Source data —
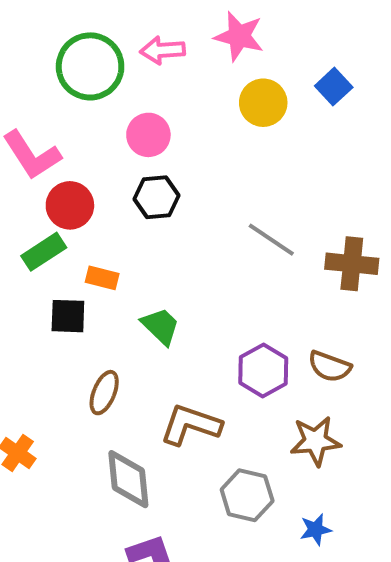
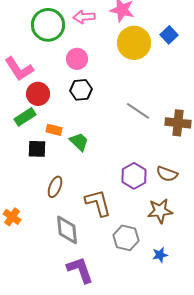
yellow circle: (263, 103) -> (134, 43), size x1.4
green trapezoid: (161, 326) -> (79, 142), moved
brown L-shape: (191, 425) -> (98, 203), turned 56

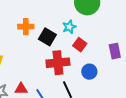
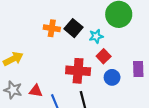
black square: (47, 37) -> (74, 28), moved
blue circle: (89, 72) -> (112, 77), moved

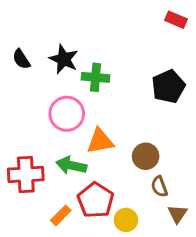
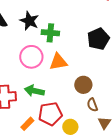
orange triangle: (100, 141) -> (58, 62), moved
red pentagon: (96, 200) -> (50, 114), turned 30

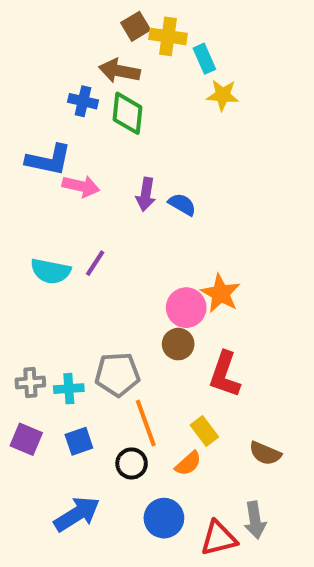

What needs to be done — Pick each line holding the word "turned" out of the listing.

Written response —
brown L-shape: (191, 425) -> (98, 203), turned 56
red pentagon: (96, 200) -> (50, 114), turned 30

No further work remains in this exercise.